### Exercise aim
Exercise in exact copying: restate word for word only the lines below from the one containing "black tile C2:D3" through the one containing "none -> green tile G6:G7 level 1", omitting any pictures.

══ Entries supplied ══

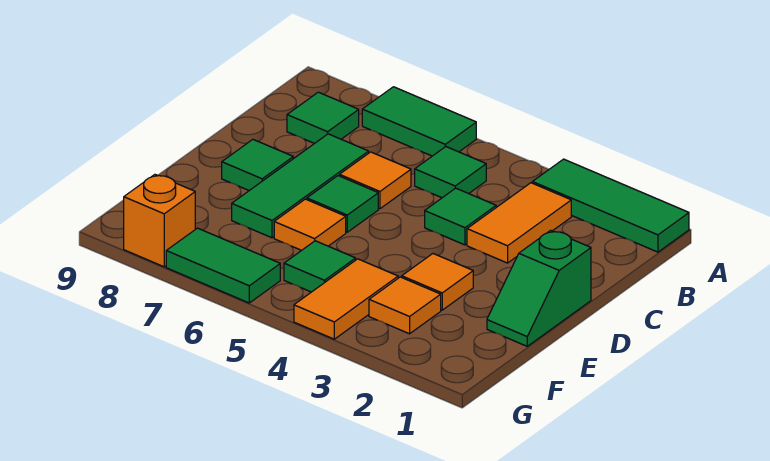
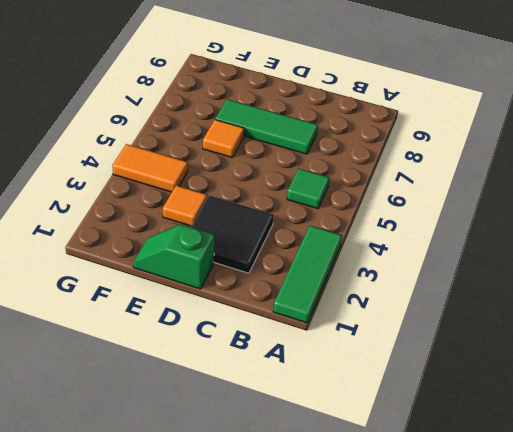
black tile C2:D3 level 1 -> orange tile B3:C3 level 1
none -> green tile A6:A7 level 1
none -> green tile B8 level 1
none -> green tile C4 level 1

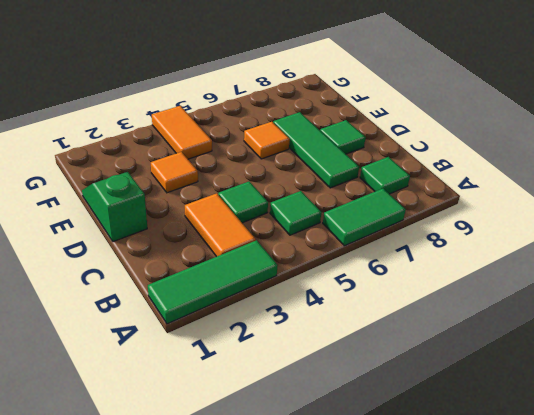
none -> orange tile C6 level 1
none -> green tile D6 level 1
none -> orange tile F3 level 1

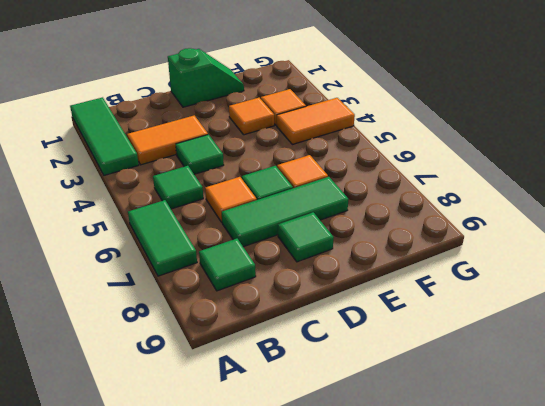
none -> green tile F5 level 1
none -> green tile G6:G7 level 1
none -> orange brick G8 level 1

═══
══ Entries supplied ══

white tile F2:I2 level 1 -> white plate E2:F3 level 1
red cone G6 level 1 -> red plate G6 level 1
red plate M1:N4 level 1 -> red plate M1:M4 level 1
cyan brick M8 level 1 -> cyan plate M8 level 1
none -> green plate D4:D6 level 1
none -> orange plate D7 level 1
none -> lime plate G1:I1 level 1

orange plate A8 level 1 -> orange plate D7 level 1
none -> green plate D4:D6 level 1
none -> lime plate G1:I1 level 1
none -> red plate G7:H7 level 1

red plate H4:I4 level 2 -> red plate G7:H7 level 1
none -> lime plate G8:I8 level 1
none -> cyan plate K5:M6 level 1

═══

### Response for this exercise
black tile C2:D3 level 1 -> orange tile B3:C3 level 1
none -> green tile A6:A7 level 1
none -> green tile B8 level 1
none -> green tile C4 level 1

none -> orange tile C6 level 1
none -> green tile D6 level 1
none -> orange tile F3 level 1

none -> green tile F5 level 1
none -> green tile G6:G7 level 1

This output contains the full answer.